WHAT IS NEEDED:
Would you copy the records below, exactly and only from their first line through the line containing "purple ellipse at", without any pictures?

LISTED ENTRIES:
= Beginning of Section =

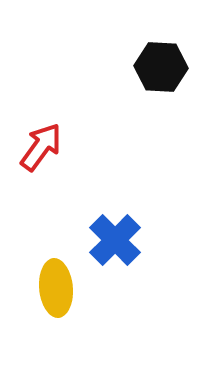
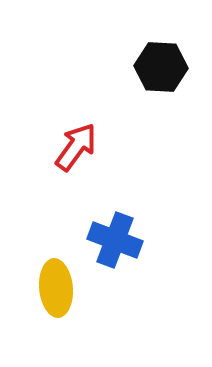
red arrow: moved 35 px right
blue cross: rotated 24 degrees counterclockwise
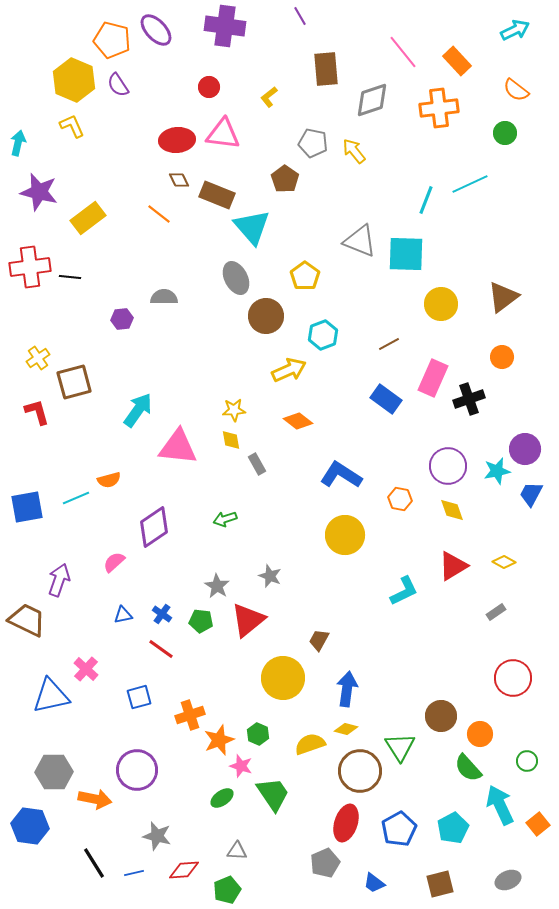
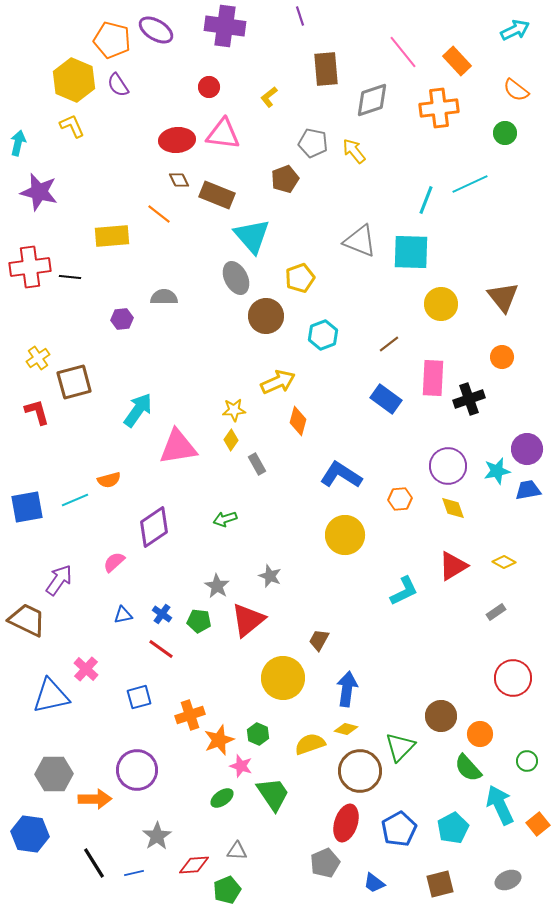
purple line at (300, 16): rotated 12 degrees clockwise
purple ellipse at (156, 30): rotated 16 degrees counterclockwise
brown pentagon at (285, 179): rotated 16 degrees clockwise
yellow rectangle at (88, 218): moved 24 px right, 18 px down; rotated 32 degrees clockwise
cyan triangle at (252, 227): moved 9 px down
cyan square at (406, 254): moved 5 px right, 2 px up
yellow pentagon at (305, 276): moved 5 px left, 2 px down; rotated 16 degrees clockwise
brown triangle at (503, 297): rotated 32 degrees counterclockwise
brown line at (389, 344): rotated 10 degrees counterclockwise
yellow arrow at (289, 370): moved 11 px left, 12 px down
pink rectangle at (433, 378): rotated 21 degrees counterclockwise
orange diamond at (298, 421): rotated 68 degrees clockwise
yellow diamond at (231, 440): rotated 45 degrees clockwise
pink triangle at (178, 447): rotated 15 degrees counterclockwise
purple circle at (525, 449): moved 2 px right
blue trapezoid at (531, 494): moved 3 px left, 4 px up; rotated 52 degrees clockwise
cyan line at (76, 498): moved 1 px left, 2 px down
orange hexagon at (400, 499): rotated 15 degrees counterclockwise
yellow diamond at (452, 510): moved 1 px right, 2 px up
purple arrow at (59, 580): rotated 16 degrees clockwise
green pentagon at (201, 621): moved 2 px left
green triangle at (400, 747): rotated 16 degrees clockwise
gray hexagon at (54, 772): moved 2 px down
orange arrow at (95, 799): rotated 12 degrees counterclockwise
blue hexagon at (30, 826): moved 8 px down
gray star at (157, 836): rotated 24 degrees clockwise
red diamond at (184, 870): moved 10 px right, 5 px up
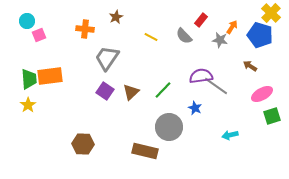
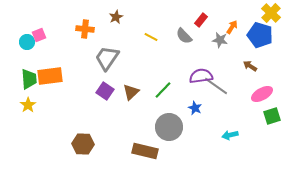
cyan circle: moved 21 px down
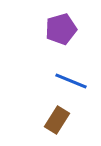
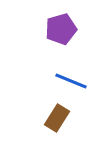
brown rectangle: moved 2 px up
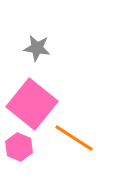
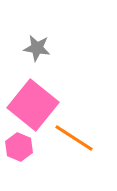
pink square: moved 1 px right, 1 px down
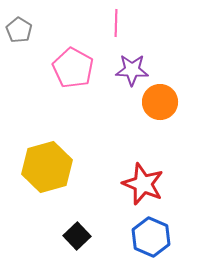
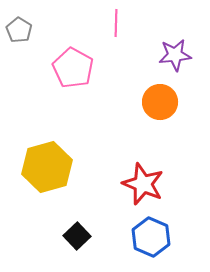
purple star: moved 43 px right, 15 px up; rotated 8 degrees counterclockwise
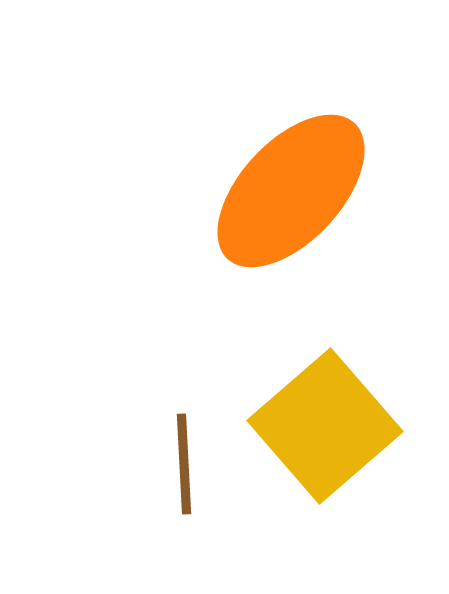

= End of Section =

RESULT FOR THIS EXERCISE:
red arrow: moved 35 px right
blue cross: rotated 24 degrees counterclockwise
purple line at (300, 16): rotated 12 degrees clockwise
purple ellipse at (156, 30): rotated 16 degrees counterclockwise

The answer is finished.